__PROVIDED ENTRIES__.
++++

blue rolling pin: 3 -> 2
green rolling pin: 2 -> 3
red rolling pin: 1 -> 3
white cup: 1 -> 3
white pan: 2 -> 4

++++

__EXERCISE PROMPT__. Write out every line of the records exactly.

__RESPONSE BOX__.
blue rolling pin: 3 -> 2
green rolling pin: 2 -> 3
red rolling pin: 1 -> 3
white cup: 1 -> 3
white pan: 2 -> 4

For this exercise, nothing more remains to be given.